- Task brief:
Repeat the data as given. Images do not go in the copy.

- Extracted entries:
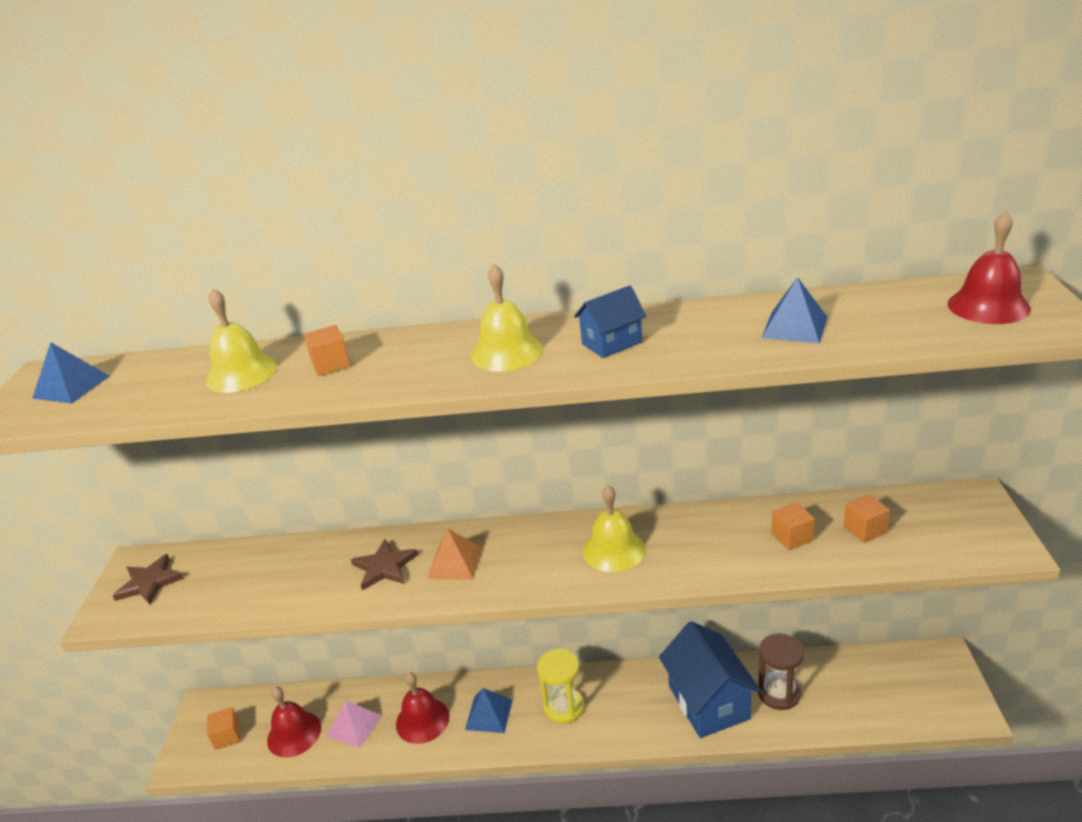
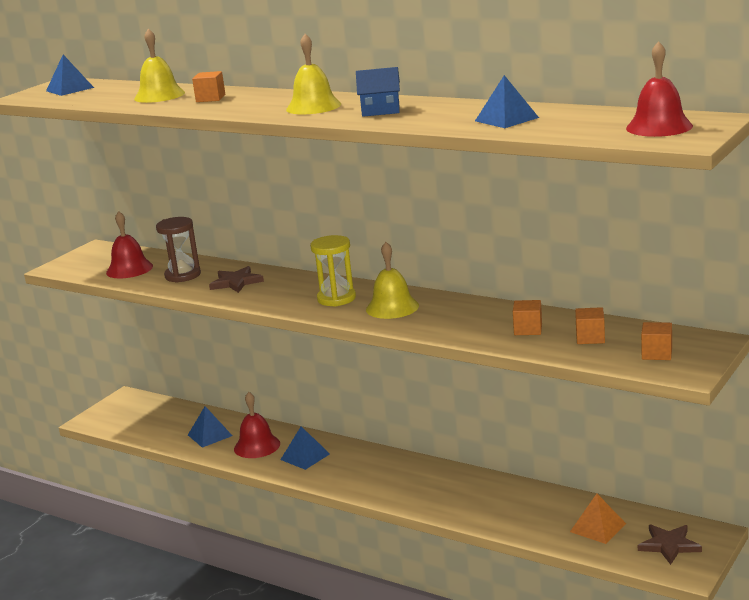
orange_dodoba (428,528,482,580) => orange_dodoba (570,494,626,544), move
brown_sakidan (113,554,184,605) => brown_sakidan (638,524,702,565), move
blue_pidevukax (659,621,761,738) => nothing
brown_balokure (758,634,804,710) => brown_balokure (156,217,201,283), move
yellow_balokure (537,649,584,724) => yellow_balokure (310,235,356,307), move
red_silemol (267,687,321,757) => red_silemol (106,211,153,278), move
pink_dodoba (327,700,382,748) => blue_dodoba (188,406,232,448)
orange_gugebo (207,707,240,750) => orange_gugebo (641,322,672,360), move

- Answer box:
orange_dodoba (428,528,482,580) => orange_dodoba (570,494,626,544), move
brown_sakidan (113,554,184,605) => brown_sakidan (638,524,702,565), move
blue_pidevukax (659,621,761,738) => nothing
brown_balokure (758,634,804,710) => brown_balokure (156,217,201,283), move
yellow_balokure (537,649,584,724) => yellow_balokure (310,235,356,307), move
red_silemol (267,687,321,757) => red_silemol (106,211,153,278), move
pink_dodoba (327,700,382,748) => blue_dodoba (188,406,232,448)
orange_gugebo (207,707,240,750) => orange_gugebo (641,322,672,360), move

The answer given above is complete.